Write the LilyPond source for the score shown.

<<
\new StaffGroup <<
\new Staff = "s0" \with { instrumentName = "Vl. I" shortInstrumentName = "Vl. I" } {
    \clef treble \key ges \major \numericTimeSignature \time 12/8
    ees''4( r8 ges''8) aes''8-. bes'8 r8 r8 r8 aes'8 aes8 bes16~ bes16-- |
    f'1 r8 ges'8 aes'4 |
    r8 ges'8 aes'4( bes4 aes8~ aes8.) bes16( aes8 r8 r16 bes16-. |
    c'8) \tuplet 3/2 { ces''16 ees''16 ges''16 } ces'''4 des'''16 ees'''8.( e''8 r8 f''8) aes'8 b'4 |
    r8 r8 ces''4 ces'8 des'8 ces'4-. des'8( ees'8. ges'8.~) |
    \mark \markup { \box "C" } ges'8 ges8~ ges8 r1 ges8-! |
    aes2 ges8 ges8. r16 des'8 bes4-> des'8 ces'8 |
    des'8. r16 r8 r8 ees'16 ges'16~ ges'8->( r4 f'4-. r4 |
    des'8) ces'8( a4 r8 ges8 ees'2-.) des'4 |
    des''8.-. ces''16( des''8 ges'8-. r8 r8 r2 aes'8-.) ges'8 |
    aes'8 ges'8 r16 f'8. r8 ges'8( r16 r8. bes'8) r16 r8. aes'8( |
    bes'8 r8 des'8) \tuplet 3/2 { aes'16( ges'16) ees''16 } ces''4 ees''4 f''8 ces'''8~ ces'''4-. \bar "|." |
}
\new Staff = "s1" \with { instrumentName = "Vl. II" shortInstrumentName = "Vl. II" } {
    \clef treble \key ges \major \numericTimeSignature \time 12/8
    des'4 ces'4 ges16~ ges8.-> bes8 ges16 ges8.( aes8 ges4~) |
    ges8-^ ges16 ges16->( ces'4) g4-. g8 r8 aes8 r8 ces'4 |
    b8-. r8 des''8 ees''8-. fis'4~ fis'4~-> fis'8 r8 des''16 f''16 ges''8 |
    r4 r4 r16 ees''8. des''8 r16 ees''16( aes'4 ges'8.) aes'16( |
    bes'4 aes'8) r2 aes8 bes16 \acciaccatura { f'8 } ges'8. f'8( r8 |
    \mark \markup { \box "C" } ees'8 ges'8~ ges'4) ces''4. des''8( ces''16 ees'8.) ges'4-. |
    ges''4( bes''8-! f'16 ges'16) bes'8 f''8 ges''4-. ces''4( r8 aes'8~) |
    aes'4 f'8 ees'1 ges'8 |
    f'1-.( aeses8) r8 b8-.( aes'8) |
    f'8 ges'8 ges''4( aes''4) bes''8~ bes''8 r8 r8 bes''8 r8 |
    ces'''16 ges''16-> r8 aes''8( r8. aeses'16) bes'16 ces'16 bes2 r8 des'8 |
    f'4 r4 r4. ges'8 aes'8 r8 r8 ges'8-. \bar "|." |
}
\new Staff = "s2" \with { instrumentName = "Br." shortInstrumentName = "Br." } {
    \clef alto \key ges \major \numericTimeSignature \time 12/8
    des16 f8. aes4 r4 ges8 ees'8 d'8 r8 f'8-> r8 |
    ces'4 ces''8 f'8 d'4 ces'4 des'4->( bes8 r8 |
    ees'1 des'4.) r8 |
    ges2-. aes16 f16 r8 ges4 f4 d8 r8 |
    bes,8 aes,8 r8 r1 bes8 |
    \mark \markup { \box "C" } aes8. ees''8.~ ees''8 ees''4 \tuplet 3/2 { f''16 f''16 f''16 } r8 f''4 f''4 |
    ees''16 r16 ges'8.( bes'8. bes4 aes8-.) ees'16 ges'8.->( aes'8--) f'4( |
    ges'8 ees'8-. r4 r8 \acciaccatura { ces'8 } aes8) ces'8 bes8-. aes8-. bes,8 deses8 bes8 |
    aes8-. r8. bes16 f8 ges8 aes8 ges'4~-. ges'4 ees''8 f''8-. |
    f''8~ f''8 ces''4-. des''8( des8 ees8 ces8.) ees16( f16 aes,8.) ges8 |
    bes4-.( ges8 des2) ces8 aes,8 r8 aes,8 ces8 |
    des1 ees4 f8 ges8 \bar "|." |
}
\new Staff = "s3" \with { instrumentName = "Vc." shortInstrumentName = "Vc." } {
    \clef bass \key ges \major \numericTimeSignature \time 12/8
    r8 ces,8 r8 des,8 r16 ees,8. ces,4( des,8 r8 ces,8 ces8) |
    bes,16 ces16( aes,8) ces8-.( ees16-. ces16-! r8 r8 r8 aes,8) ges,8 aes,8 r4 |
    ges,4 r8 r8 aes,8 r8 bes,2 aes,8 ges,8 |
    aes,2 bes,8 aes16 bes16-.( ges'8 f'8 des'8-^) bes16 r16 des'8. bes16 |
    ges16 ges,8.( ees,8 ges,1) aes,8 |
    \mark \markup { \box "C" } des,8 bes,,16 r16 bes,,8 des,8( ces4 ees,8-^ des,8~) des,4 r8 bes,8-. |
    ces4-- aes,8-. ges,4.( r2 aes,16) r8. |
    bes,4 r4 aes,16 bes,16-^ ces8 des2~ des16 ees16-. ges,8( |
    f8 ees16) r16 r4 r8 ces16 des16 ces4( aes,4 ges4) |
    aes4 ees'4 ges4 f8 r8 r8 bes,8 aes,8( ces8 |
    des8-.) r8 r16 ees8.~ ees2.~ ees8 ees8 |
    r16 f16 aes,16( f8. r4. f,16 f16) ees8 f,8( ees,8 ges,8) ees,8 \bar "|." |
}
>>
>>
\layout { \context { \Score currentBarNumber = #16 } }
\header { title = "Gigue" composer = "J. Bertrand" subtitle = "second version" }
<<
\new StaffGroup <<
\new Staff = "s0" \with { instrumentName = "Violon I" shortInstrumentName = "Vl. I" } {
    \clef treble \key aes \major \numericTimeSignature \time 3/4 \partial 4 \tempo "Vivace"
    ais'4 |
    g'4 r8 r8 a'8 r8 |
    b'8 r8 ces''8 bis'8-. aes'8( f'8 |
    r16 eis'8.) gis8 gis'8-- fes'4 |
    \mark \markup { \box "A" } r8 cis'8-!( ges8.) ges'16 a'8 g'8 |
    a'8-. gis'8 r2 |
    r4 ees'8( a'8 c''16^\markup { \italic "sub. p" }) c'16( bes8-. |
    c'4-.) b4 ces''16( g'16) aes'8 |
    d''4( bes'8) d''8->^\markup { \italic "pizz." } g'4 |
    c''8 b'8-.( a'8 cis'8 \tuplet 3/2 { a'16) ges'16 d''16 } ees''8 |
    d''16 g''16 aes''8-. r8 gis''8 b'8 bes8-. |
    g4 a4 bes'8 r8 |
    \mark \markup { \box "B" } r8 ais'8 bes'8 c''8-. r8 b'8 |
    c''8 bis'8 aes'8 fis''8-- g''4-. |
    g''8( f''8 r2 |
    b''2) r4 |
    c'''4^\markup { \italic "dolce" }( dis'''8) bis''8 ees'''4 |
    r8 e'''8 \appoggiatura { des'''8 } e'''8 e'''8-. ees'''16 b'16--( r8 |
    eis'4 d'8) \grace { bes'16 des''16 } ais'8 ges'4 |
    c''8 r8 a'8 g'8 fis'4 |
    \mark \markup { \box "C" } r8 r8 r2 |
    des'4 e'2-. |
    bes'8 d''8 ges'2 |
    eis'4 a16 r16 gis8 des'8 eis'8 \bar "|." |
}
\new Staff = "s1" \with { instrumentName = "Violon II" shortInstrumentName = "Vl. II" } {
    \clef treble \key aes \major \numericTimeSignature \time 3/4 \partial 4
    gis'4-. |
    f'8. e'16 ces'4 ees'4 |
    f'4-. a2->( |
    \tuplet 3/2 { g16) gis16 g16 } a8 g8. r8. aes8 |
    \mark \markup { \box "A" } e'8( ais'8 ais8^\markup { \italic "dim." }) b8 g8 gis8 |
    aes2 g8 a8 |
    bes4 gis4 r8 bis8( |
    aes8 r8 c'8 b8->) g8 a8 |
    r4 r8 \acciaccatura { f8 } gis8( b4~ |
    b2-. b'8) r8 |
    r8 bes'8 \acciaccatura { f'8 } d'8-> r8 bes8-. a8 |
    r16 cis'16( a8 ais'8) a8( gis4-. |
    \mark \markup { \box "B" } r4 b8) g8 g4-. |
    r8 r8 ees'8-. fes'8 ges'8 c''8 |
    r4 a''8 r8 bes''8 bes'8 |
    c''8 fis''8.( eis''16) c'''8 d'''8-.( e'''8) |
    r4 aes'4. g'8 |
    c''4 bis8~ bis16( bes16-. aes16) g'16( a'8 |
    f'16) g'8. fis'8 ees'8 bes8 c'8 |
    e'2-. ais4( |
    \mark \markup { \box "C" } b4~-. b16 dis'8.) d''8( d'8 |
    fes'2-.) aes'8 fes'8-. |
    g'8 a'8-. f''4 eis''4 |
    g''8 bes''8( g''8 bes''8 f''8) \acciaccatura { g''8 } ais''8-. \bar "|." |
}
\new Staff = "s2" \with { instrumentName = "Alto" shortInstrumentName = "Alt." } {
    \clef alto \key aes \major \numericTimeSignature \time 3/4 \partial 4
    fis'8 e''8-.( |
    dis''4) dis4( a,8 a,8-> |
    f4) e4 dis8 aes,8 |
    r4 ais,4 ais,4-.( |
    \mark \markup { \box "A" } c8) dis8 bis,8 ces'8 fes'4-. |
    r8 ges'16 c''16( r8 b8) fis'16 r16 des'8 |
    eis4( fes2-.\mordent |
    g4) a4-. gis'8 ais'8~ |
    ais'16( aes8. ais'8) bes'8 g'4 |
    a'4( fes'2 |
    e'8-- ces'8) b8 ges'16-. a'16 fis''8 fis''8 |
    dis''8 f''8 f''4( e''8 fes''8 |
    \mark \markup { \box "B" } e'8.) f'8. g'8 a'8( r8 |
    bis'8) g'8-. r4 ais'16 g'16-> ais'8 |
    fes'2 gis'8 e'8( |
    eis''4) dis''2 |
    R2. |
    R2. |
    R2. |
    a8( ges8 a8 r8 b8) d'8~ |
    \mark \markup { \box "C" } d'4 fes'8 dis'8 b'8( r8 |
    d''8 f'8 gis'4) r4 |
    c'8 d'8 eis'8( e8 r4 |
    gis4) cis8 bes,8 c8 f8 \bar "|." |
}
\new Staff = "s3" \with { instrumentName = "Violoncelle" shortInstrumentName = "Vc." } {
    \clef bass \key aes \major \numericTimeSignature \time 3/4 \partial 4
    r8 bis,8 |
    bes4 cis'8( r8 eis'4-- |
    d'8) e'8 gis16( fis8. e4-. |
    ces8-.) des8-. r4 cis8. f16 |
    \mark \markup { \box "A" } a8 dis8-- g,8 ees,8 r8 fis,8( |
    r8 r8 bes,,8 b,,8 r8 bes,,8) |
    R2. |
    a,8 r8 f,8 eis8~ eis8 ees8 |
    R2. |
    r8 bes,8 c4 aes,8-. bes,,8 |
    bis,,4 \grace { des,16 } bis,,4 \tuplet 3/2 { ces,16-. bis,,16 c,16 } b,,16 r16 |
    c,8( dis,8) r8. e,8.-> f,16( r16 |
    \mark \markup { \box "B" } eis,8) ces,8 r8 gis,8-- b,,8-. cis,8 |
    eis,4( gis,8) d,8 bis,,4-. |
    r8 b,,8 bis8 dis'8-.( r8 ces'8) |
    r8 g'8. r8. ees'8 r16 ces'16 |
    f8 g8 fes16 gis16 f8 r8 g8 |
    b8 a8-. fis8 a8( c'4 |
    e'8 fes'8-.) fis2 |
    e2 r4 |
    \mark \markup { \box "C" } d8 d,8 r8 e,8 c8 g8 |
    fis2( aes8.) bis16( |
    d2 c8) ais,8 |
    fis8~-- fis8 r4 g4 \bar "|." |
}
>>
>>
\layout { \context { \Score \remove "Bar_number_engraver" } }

⁂

## [THE EXERCISE]
Pick out each line in the items above that contains the string "layout", treating uppercase and lowercase letters as different.

## [FINISHED ANSWER]
\layout { \context { \Score currentBarNumber = #16 } }
\layout { \context { \Score \remove "Bar_number_engraver" } }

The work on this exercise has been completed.